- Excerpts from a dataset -
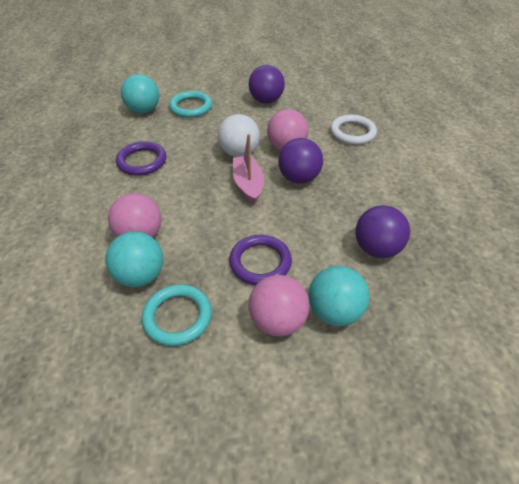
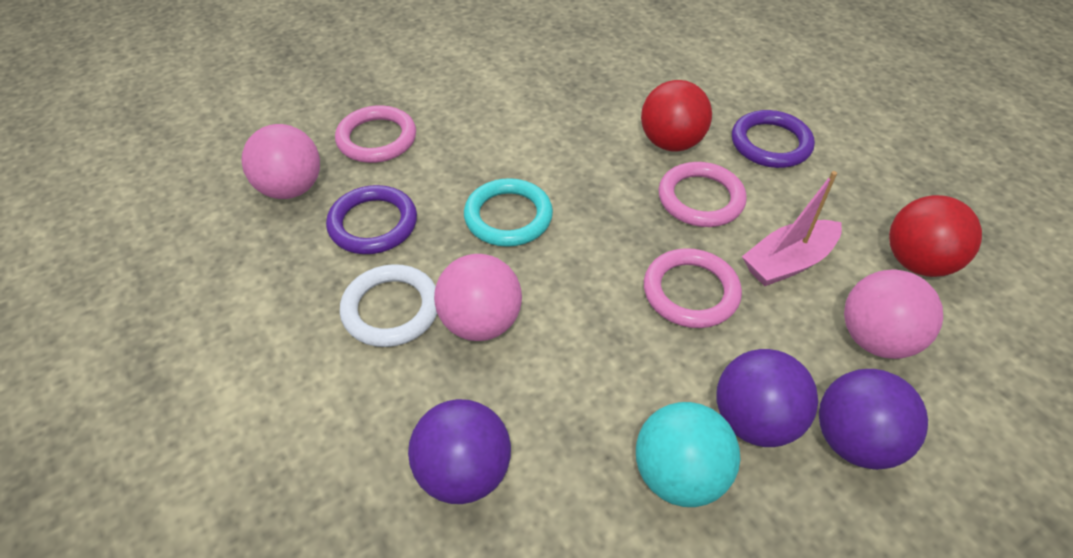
pink ring: 0 -> 3
red ball: 0 -> 2
turquoise ball: 3 -> 1
turquoise ring: 2 -> 1
white ball: 1 -> 0

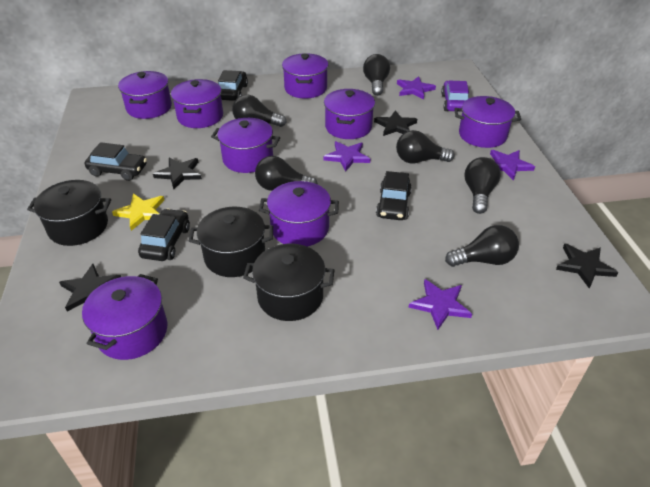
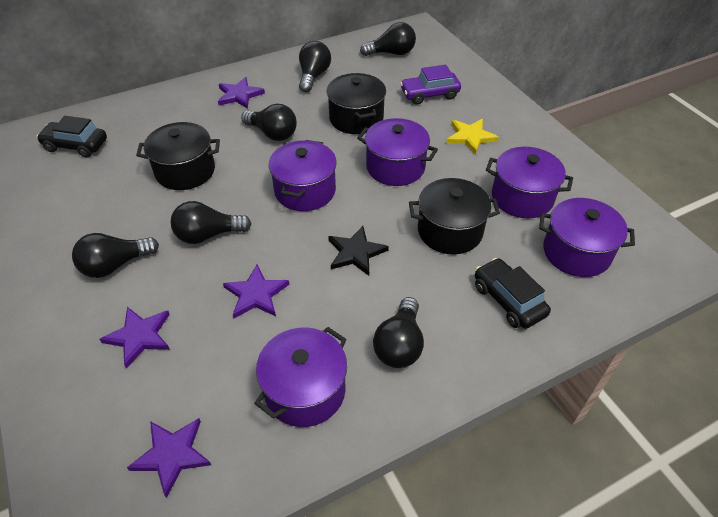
black car: 4 -> 2
black star: 4 -> 1
purple pot: 8 -> 5

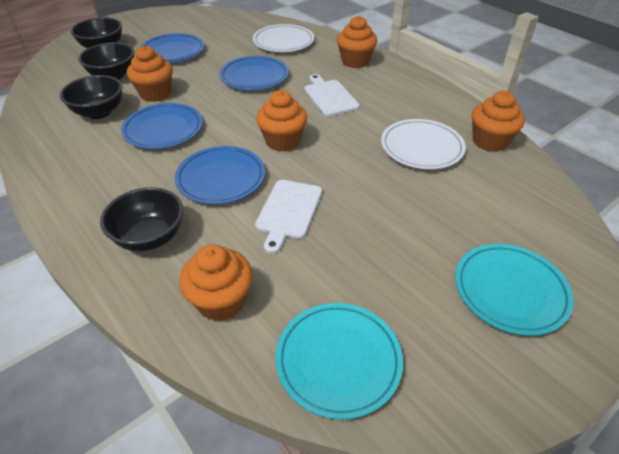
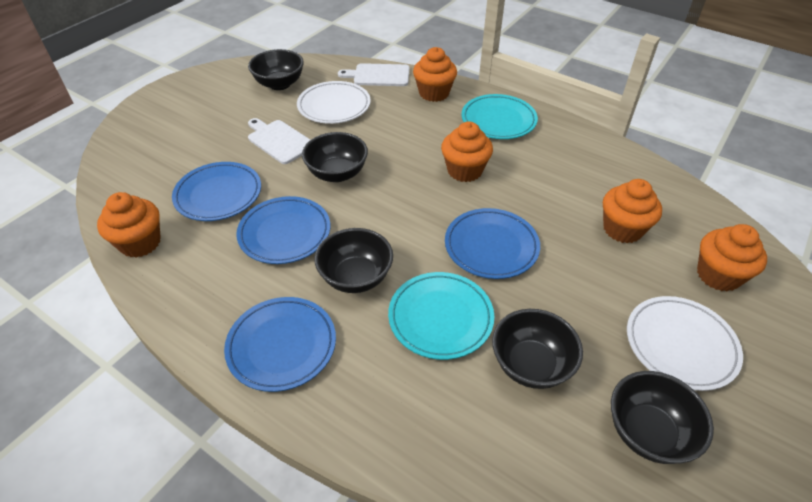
black bowl: 4 -> 5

- TRY IT -
Work out how many lines of the data hold the string "black". State only that number.

- REPLY TO THE TASK -
3